PROMPT:
Copy the records word for word. Pictures do not go in.

....................

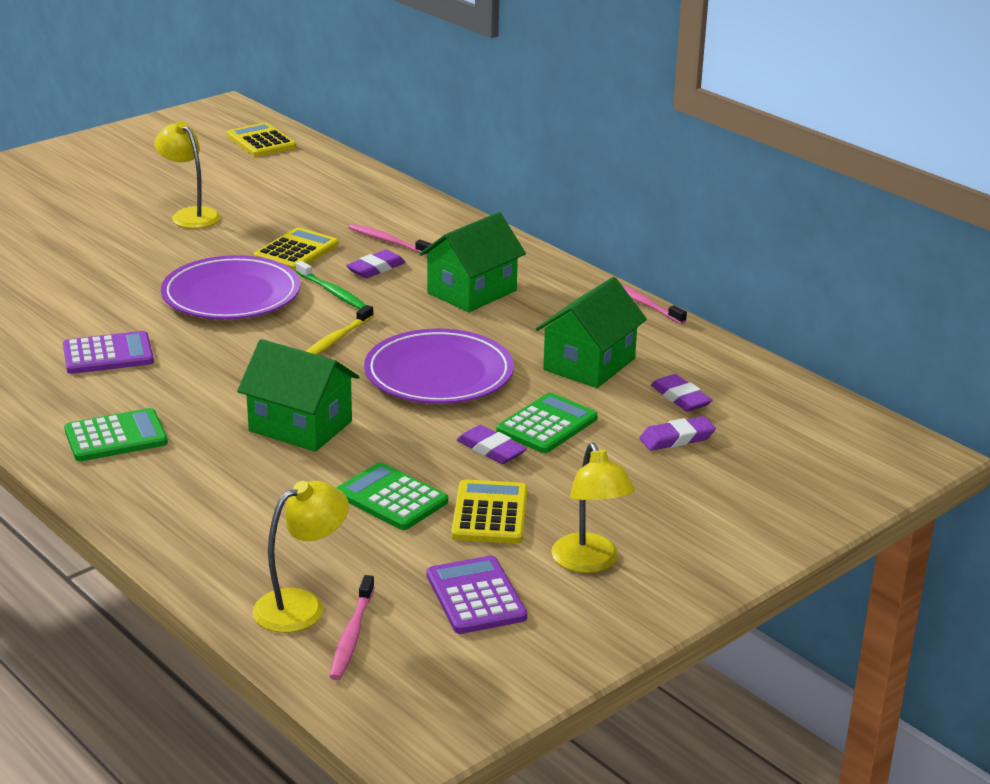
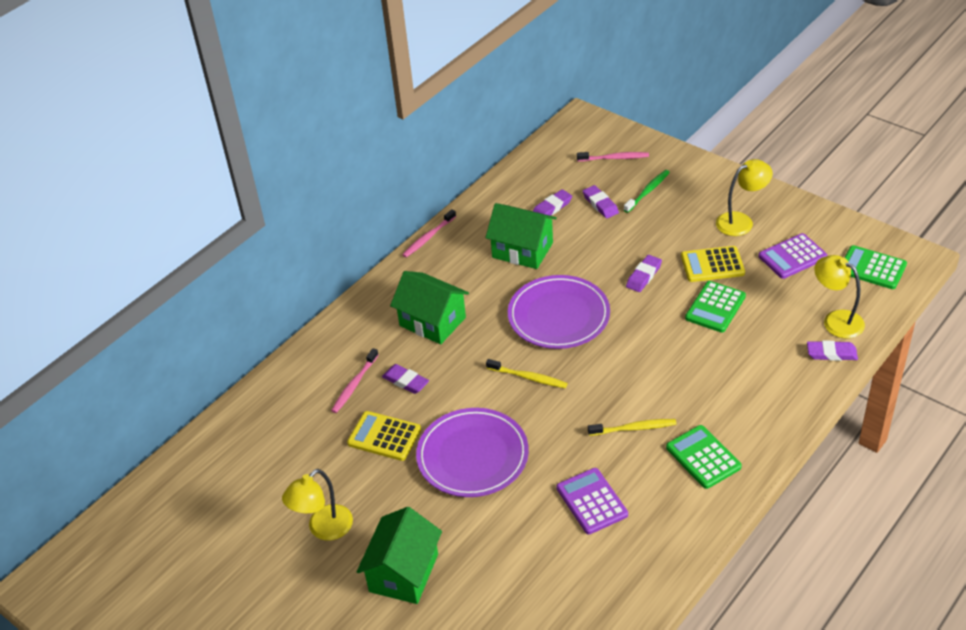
camera: 95 degrees left, 15 degrees up
(200, 397) = (634, 428): none -> yellow toothbrush
(232, 583) = (831, 353): none -> purple eraser
(261, 141) = (140, 526): yellow calculator -> none
(300, 426) = (651, 367): green house -> green house (404, 573)
(332, 292) = (452, 397): green toothbrush -> green toothbrush (648, 191)
(352, 635) = (850, 295): pink toothbrush -> pink toothbrush (614, 158)
(547, 425) = (605, 257): green calculator -> green calculator (872, 268)

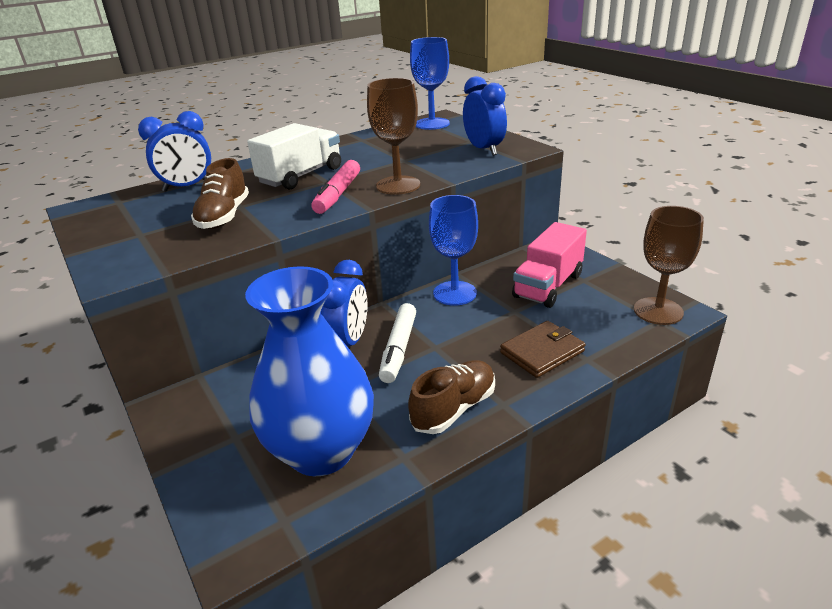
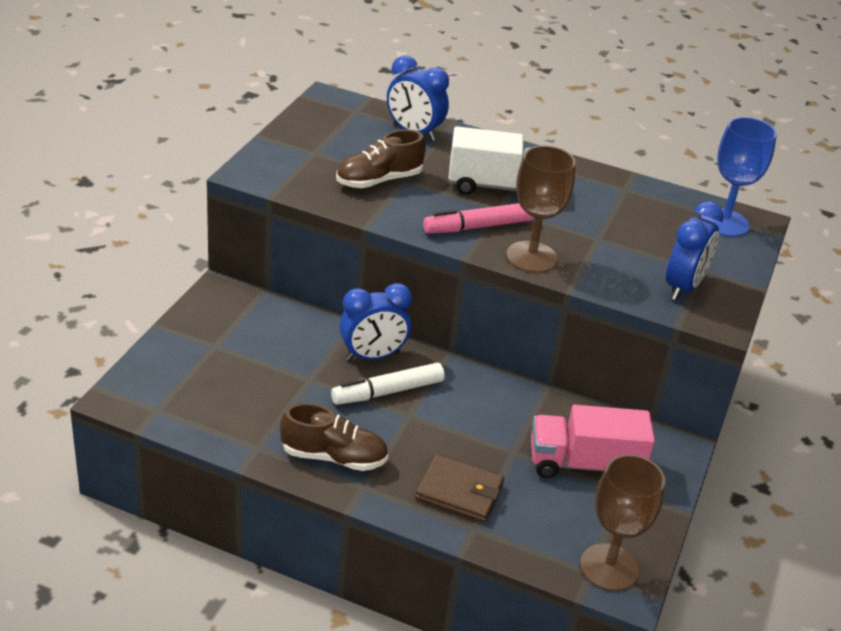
camera: 50 degrees right, 5 degrees up
(321, 451) = (232, 398): blue vase -> none
(455, 293) = (508, 397): blue goblet -> none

....................

TASK RESULT:
camera: 95 degrees left, 15 degrees up
(200, 397) = (634, 428): none -> yellow toothbrush
(232, 583) = (831, 353): none -> purple eraser
(261, 141) = (140, 526): yellow calculator -> none
(300, 426) = (651, 367): green house -> green house (404, 573)
(332, 292) = (452, 397): green toothbrush -> green toothbrush (648, 191)
(352, 635) = (850, 295): pink toothbrush -> pink toothbrush (614, 158)
(547, 425) = (605, 257): green calculator -> green calculator (872, 268)

camera: 50 degrees right, 5 degrees up
(321, 451) = (232, 398): blue vase -> none
(455, 293) = (508, 397): blue goblet -> none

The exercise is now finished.